# WORK REQUIRED
Copy out the lines below that hold the word "brown".

(Records excerpted from a collection)

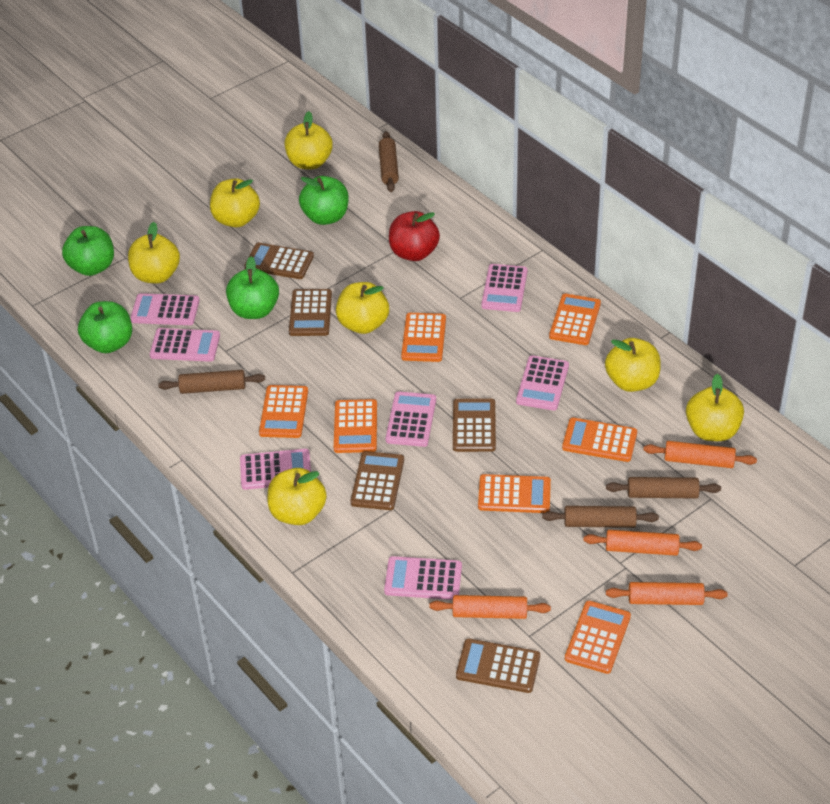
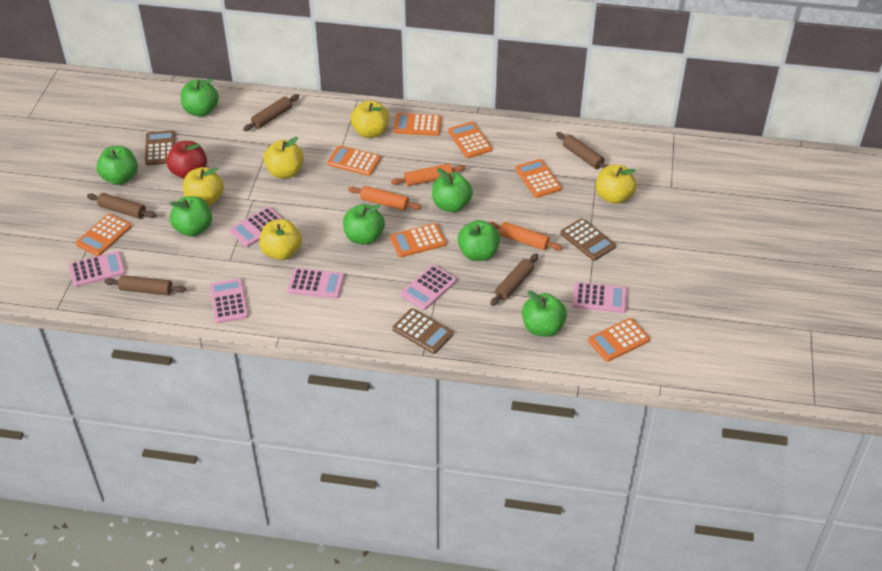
brown calculator: 5 -> 3
brown rolling pin: 4 -> 5
green apple: 4 -> 7
orange rolling pin: 4 -> 3
pink calculator: 7 -> 6
yellow apple: 7 -> 5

# ANSWER FOR THE TASK
brown calculator: 5 -> 3
brown rolling pin: 4 -> 5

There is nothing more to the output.